- PROBLEM TO SOLVE
Restate word for word the lines of the entries below, starting with the line that holds "T1: NMOS IRLZ44N" and ending with the line that holds "U2 pin P1.5: +3V3 -> none", and no others.

___ RECORDS PROVIDED ___

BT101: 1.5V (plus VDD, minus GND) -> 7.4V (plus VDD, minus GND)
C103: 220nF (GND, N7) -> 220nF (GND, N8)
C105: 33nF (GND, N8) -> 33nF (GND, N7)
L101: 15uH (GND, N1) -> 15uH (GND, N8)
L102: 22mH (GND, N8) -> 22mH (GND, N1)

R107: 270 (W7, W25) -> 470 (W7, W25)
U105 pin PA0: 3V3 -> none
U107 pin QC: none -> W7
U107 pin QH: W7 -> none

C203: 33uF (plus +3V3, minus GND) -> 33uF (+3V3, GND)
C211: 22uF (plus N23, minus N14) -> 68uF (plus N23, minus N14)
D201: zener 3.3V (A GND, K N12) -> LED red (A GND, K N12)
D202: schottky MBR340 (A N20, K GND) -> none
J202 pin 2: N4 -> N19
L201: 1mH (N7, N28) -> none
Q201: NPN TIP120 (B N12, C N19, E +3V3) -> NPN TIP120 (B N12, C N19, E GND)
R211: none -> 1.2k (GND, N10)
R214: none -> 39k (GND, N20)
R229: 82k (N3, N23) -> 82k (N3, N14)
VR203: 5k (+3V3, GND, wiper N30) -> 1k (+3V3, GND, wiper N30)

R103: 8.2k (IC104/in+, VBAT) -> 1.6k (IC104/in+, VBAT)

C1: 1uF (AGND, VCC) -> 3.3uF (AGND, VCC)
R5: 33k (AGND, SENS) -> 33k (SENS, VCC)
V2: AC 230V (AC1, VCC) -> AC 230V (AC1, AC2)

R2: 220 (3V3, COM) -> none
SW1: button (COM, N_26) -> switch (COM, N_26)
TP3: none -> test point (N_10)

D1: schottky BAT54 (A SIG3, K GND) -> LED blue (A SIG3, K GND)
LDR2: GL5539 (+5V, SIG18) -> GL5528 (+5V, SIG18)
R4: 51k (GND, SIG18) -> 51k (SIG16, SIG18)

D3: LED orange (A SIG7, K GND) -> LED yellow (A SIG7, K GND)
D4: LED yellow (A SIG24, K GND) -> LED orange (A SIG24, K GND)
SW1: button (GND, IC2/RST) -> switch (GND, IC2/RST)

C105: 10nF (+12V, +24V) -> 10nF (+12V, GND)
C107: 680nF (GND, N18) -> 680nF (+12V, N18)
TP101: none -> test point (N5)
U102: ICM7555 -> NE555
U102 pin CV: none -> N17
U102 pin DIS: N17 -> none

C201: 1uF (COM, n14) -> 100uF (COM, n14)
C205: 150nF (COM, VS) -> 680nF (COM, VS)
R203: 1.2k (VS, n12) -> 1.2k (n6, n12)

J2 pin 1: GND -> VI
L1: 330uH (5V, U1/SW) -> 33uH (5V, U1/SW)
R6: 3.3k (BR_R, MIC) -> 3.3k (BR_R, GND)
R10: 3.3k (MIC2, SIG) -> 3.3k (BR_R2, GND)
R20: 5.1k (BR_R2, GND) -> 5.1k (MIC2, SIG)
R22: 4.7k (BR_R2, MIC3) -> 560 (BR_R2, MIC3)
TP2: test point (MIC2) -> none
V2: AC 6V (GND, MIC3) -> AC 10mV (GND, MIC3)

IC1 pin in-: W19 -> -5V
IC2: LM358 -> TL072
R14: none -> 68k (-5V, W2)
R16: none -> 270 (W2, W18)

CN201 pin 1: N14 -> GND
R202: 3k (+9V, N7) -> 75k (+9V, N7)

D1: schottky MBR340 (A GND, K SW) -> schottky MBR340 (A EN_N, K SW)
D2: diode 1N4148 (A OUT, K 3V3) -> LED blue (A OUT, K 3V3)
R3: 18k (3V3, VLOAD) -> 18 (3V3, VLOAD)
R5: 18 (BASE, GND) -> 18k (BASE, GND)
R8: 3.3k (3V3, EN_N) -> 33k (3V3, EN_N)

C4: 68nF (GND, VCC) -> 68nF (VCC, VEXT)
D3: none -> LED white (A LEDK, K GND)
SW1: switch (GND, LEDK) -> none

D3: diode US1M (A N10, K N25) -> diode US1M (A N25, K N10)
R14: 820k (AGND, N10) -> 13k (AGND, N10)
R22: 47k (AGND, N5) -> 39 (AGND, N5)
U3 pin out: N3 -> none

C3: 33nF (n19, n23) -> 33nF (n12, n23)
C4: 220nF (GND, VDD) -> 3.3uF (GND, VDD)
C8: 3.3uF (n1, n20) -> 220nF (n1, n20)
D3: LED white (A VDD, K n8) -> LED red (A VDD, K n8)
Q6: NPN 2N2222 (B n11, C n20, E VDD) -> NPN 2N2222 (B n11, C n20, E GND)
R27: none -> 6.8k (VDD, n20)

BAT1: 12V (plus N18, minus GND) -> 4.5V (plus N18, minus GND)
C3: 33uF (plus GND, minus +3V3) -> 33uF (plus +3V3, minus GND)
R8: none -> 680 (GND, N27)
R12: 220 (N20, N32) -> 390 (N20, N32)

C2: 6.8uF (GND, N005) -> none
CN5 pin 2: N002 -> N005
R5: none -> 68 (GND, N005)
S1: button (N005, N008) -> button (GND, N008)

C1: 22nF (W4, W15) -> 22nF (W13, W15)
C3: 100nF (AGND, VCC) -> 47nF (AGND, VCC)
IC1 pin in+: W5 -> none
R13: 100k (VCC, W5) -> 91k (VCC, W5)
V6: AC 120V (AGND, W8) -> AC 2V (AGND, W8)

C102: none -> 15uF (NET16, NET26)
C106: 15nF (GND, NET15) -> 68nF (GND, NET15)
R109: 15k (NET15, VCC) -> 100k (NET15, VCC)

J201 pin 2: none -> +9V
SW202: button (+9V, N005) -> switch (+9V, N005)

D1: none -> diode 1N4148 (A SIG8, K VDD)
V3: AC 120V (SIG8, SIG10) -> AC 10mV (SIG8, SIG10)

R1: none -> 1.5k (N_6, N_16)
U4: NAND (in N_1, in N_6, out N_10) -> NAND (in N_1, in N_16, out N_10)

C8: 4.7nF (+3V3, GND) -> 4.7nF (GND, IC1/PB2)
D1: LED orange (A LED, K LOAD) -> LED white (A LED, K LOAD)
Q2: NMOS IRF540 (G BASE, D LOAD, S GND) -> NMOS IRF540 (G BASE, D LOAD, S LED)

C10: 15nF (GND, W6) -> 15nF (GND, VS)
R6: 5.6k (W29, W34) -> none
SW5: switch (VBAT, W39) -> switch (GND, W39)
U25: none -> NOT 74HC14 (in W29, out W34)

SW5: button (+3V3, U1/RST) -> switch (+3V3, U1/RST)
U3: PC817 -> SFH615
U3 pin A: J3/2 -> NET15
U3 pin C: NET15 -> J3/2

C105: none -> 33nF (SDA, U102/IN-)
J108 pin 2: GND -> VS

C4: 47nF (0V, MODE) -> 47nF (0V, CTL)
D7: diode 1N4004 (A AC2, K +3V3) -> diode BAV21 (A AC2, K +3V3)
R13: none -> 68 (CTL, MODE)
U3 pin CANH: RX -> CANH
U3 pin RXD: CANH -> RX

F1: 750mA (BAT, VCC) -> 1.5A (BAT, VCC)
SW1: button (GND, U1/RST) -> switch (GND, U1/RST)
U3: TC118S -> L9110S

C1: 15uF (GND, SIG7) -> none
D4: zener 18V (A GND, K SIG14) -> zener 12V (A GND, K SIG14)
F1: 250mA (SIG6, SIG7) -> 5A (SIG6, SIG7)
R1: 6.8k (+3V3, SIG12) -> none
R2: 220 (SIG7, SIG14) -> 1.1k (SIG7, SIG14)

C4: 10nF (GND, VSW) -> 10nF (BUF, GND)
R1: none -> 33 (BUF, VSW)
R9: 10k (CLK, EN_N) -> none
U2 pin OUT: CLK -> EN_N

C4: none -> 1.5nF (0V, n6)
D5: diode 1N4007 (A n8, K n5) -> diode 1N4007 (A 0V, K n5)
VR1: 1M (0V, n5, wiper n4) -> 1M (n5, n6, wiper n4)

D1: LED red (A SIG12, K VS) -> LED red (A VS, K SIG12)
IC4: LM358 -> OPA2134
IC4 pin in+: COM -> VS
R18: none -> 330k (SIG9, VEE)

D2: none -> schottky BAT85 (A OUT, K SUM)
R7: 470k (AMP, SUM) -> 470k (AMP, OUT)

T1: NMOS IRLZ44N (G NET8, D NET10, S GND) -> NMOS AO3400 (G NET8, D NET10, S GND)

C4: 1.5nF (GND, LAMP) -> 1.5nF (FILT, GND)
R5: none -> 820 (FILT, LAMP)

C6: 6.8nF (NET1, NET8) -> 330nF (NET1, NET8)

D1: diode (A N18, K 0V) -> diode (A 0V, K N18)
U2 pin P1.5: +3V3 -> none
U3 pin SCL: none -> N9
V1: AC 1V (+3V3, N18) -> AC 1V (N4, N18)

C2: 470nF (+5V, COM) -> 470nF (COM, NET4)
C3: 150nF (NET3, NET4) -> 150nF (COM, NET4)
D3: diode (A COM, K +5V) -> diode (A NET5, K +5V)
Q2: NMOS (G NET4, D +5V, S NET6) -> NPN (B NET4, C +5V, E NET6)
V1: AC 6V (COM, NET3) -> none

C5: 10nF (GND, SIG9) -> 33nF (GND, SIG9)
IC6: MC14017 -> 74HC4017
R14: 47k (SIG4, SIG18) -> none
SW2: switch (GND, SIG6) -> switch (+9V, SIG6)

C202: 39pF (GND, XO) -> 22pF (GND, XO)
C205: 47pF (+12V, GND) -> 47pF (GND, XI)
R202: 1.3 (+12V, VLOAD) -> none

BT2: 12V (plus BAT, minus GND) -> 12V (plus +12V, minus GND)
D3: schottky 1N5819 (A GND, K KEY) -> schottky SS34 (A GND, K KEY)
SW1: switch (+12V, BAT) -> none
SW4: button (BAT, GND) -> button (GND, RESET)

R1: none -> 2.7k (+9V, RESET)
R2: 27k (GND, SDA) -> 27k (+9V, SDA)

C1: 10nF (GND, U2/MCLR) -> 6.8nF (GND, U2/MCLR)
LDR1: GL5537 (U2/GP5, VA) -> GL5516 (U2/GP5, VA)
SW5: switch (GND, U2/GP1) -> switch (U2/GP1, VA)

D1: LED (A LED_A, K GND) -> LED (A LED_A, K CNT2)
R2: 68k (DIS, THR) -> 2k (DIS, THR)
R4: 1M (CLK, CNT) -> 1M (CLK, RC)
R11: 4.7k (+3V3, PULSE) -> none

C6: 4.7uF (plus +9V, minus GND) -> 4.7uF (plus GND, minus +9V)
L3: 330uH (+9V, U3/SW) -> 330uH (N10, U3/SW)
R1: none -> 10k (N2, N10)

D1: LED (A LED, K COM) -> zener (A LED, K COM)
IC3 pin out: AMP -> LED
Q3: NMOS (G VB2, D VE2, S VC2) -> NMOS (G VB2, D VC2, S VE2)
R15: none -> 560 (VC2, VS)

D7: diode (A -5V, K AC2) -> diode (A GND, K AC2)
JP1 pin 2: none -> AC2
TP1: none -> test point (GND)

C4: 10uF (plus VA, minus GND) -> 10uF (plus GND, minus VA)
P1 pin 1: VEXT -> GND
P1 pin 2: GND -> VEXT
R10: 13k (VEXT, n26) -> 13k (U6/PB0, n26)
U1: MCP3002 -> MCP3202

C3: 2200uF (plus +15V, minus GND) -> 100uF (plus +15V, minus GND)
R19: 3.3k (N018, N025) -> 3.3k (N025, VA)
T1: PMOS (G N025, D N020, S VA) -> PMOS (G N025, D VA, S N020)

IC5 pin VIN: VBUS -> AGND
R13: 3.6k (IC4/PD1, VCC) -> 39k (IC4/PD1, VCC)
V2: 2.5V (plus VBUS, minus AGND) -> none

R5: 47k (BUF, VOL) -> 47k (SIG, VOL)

___

- ANSWER BOX
T1: NMOS IRLZ44N (G NET8, D NET10, S GND) -> NMOS AO3400 (G NET8, D NET10, S GND)

C4: 1.5nF (GND, LAMP) -> 1.5nF (FILT, GND)
R5: none -> 820 (FILT, LAMP)

C6: 6.8nF (NET1, NET8) -> 330nF (NET1, NET8)

D1: diode (A N18, K 0V) -> diode (A 0V, K N18)
U2 pin P1.5: +3V3 -> none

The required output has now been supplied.